__Task objective__
Which lines in the records below contain the string "TOPAS" with the same capitalization? Copy each such line in full.
=====
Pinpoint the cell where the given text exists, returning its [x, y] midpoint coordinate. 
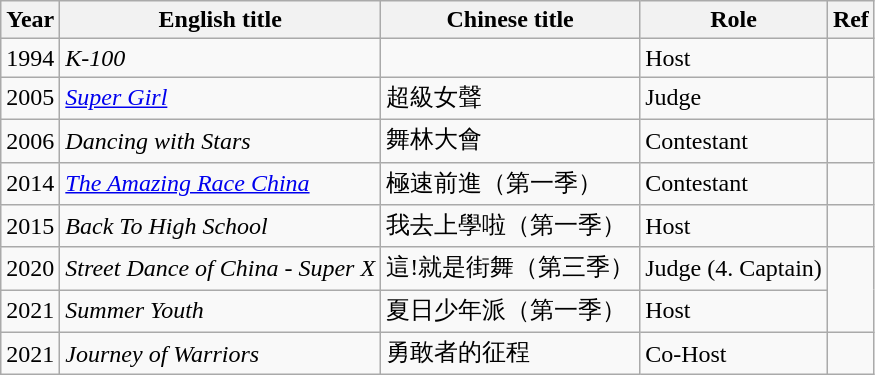
Chinese title [510, 20]
2005 [30, 98]
Street Dance of China - Super X [220, 268]
Journey of Warriors [220, 354]
K-100 [220, 58]
Ref [850, 20]
超級女聲 [510, 98]
Summer Youth [220, 312]
夏日少年派（第一季） [510, 312]
我去上學啦（第一季） [510, 226]
The Amazing Race China [220, 184]
Judge [734, 98]
舞林大會 [510, 140]
1994 [30, 58]
Role [734, 20]
勇敢者的征程 [510, 354]
2015 [30, 226]
Co-Host [734, 354]
Judge (4. Captain) [734, 268]
2020 [30, 268]
English title [220, 20]
Back To High School [220, 226]
這!就是街舞（第三季） [510, 268]
極速前進（第一季） [510, 184]
Dancing with Stars [220, 140]
Super Girl [220, 98]
Year [30, 20]
2006 [30, 140]
2014 [30, 184]
Provide the [x, y] coordinate of the cell's center where the given text is located.  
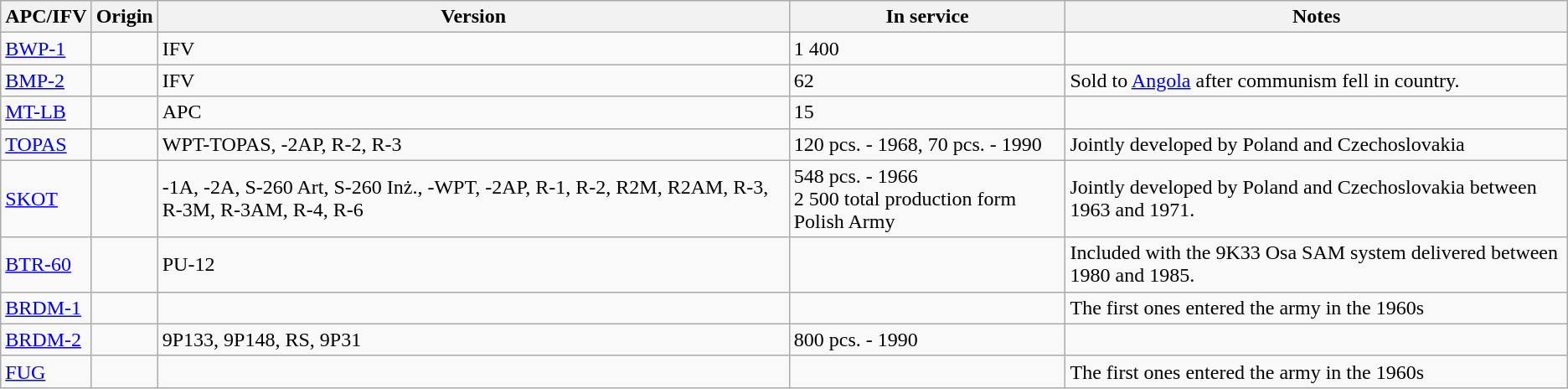
Jointly developed by Poland and Czechoslovakia [1317, 144]
BWP-1 [46, 49]
APC/IFV [46, 17]
PU-12 [473, 265]
FUG [46, 371]
Origin [124, 17]
SKOT [46, 199]
1 400 [927, 49]
BRDM-1 [46, 307]
APC [473, 112]
In service [927, 17]
Included with the 9K33 Osa SAM system delivered between 1980 and 1985. [1317, 265]
BMP-2 [46, 80]
MT-LB [46, 112]
Version [473, 17]
Sold to Angola after communism fell in country. [1317, 80]
BTR-60 [46, 265]
BRDM-2 [46, 339]
800 pcs. - 1990 [927, 339]
62 [927, 80]
548 pcs. - 19662 500 total production form Polish Army [927, 199]
WPT-TOPAS, -2AP, R-2, R-3 [473, 144]
9P133, 9P148, RS, 9P31 [473, 339]
Notes [1317, 17]
-1A, -2A, S-260 Art, S-260 Inż., -WPT, -2AP, R-1, R-2, R2M, R2AM, R-3, R-3M, R-3AM, R-4, R-6 [473, 199]
Jointly developed by Poland and Czechoslovakia between 1963 and 1971. [1317, 199]
TOPAS [46, 144]
15 [927, 112]
120 pcs. - 1968, 70 pcs. - 1990 [927, 144]
Return the [X, Y] coordinate for the center point of the cell that contains the specified text.  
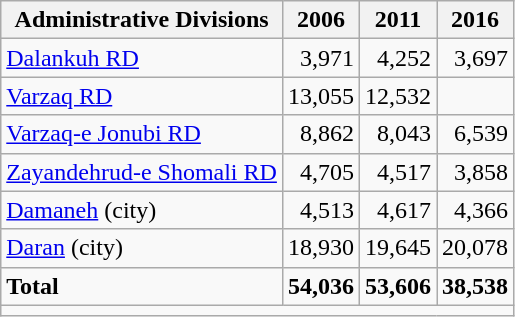
Daran (city) [142, 248]
Zayandehrud-e Shomali RD [142, 172]
20,078 [476, 248]
8,862 [320, 134]
Varzaq-e Jonubi RD [142, 134]
3,971 [320, 58]
4,517 [398, 172]
2011 [398, 20]
Damaneh (city) [142, 210]
18,930 [320, 248]
13,055 [320, 96]
6,539 [476, 134]
2016 [476, 20]
53,606 [398, 286]
4,513 [320, 210]
8,043 [398, 134]
Total [142, 286]
3,858 [476, 172]
4,617 [398, 210]
4,366 [476, 210]
38,538 [476, 286]
Administrative Divisions [142, 20]
2006 [320, 20]
3,697 [476, 58]
12,532 [398, 96]
54,036 [320, 286]
Varzaq RD [142, 96]
4,252 [398, 58]
4,705 [320, 172]
19,645 [398, 248]
Dalankuh RD [142, 58]
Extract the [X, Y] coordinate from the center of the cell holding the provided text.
=====
__Final answer__
WPT-TOPAS, -2AP, R-2, R-3 [473, 144]
TOPAS [46, 144]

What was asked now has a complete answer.